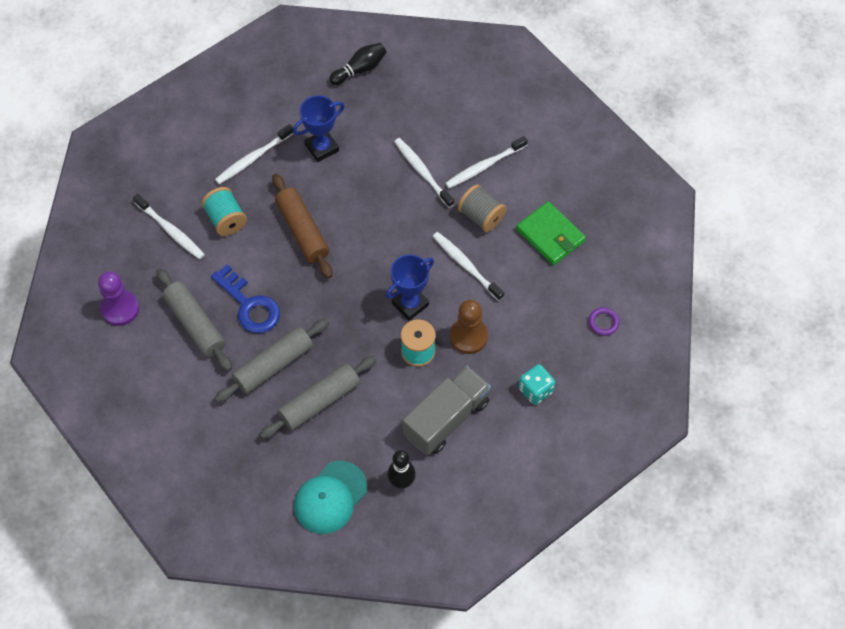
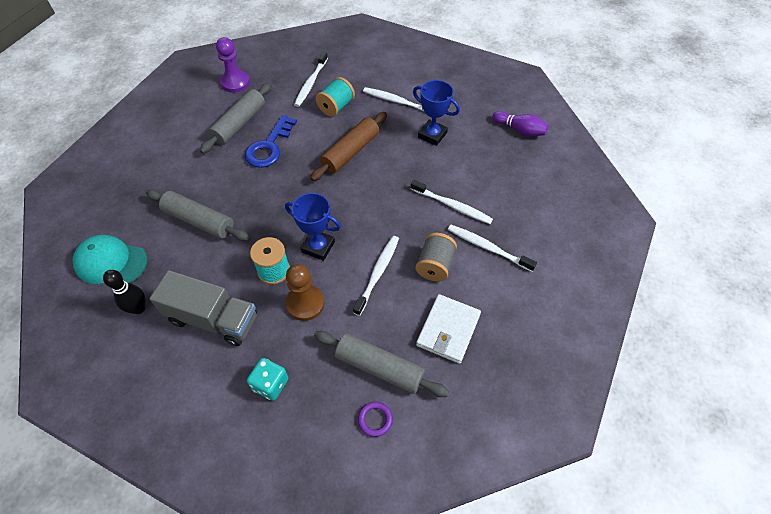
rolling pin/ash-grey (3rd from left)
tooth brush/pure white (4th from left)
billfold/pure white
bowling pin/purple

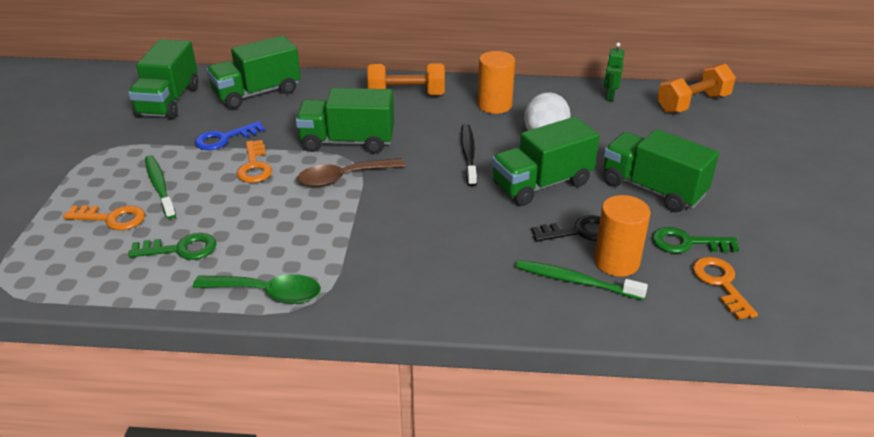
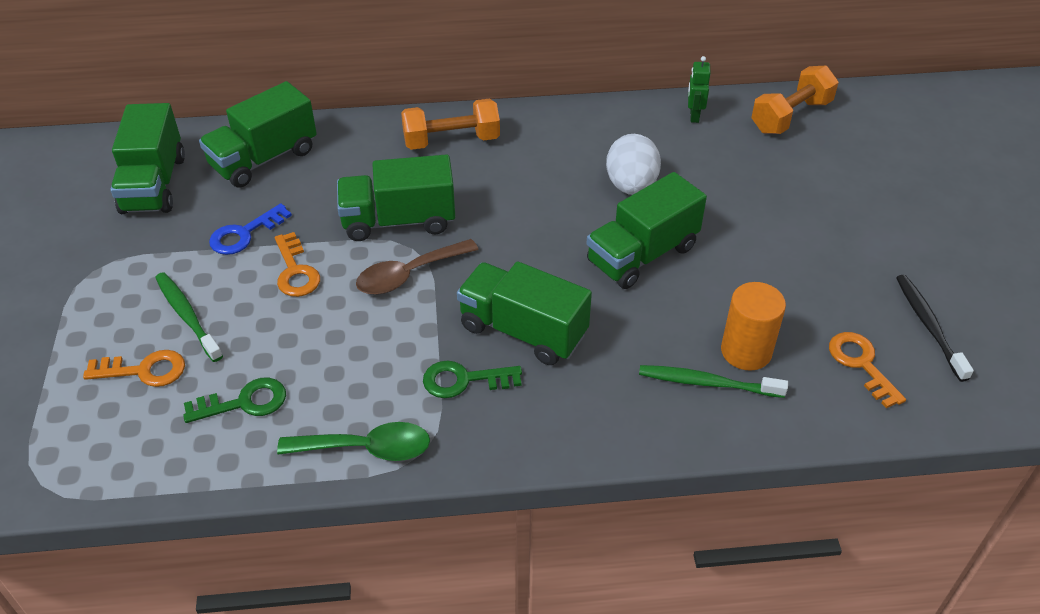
key/green (2nd from left)
toy truck/green (4th from left)
tooth brush/ebony
solid cylinder/orange-coloured (1st from left in the first image)
key/ebony

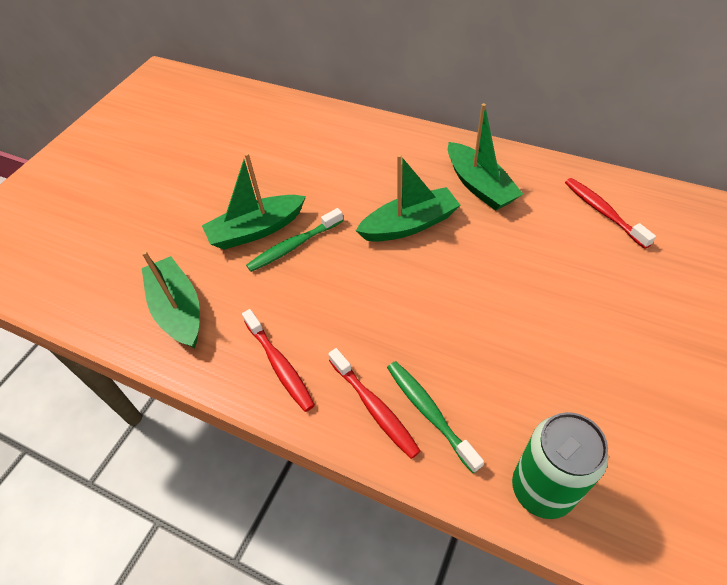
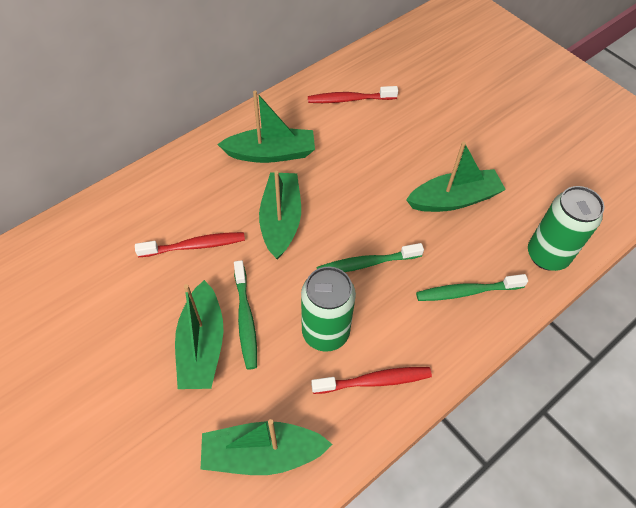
tooth brush/scarlet (1st from left)
soda can/green (1st from left)
tooth brush/green (2nd from left)
sailboat/green (5th from left)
____
_Try it_
Ignoring the pictures, write out word for word the lines from the line containing "tooth brush/pure white (4th from left)" through the end of the material above.

_Written answer_
tooth brush/pure white (4th from left)
billfold/pure white
bowling pin/purple

key/green (2nd from left)
toy truck/green (4th from left)
tooth brush/ebony
solid cylinder/orange-coloured (1st from left in the first image)
key/ebony

tooth brush/scarlet (1st from left)
soda can/green (1st from left)
tooth brush/green (2nd from left)
sailboat/green (5th from left)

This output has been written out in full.